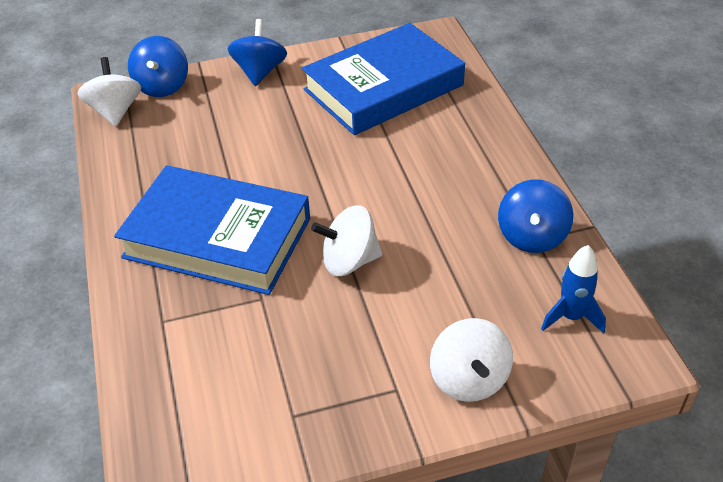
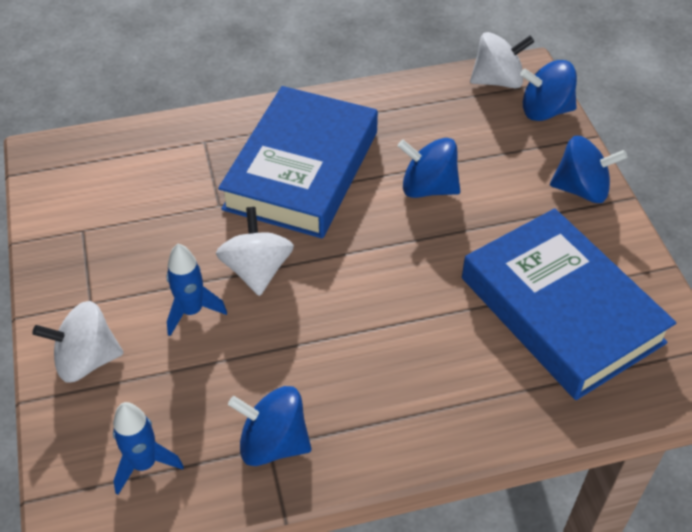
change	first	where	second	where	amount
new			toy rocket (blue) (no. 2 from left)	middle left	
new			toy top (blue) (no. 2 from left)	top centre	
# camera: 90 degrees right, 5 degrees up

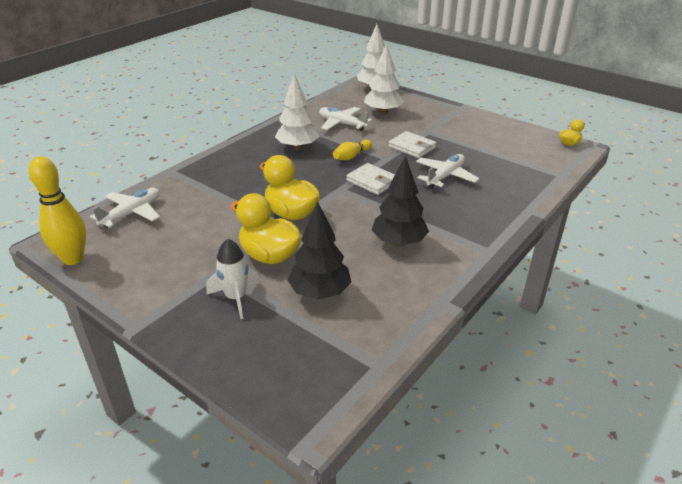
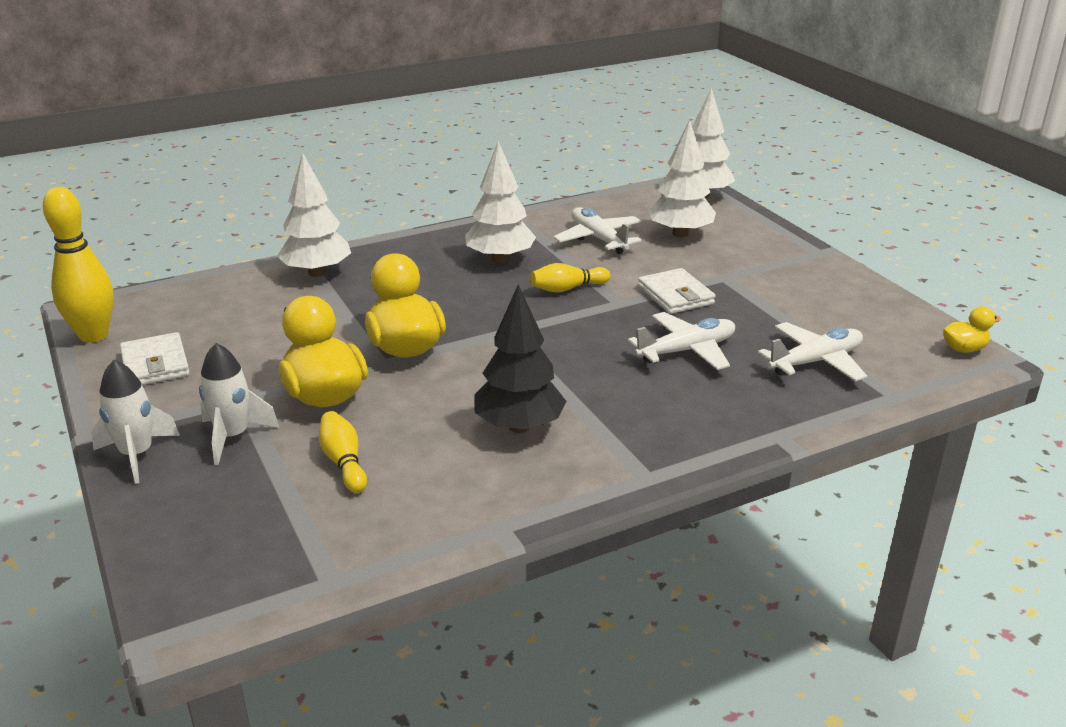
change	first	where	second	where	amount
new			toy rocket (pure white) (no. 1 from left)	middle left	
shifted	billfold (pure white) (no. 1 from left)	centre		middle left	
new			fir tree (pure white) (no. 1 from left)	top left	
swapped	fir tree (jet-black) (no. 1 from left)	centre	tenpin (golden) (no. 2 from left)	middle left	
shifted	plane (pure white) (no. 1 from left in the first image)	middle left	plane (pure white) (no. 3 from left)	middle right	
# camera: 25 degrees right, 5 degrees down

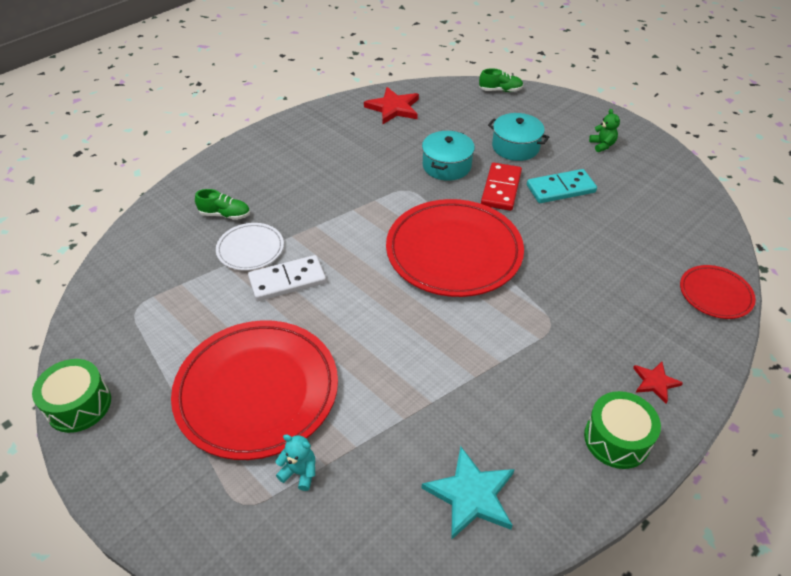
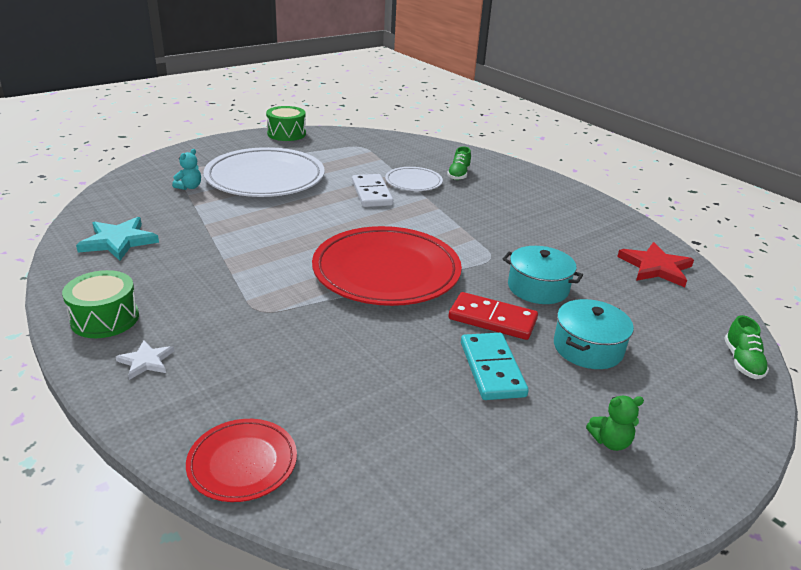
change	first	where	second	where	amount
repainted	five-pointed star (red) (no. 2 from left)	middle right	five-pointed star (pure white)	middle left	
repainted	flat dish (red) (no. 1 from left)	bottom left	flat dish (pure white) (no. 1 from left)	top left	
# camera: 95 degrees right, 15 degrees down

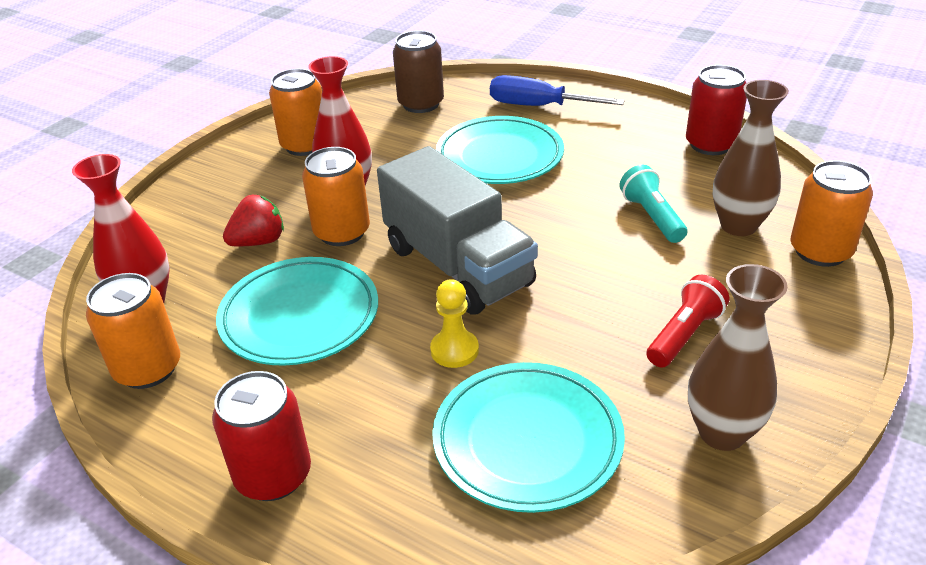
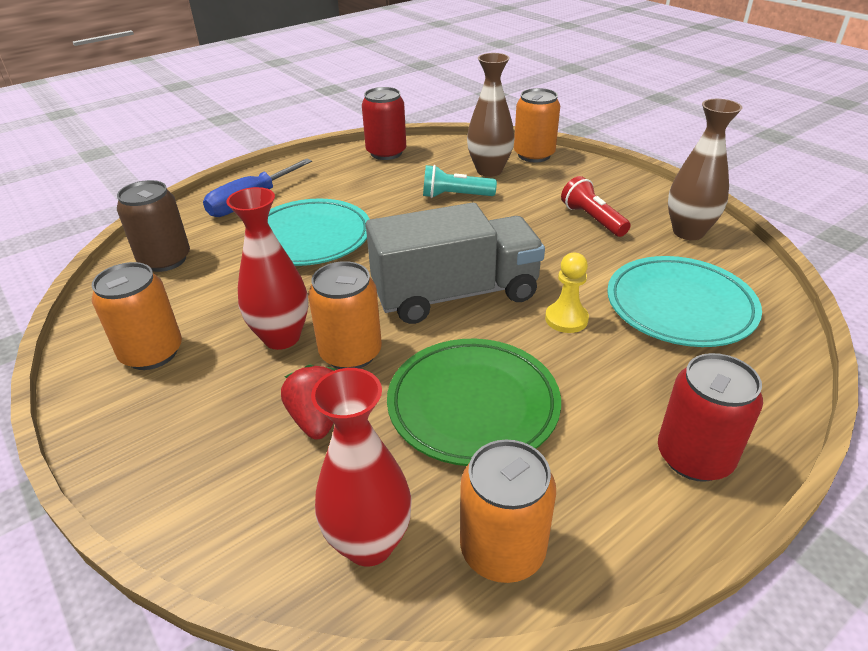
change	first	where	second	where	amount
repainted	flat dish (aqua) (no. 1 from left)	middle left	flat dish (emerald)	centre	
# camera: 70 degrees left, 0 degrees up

#####

■ TO DO ■
The lines from the one containing "dish (red) (no." up to and including the last line of the material above are to be given again exactly; any pictures are dropped.

■ COMPLETED EXERCISE ■
repainted	flat dish (red) (no. 1 from left)	bottom left	flat dish (pure white) (no. 1 from left)	top left	
# camera: 95 degrees right, 15 degrees down

change	first	where	second	where	amount
repainted	flat dish (aqua) (no. 1 from left)	middle left	flat dish (emerald)	centre	
# camera: 70 degrees left, 0 degrees up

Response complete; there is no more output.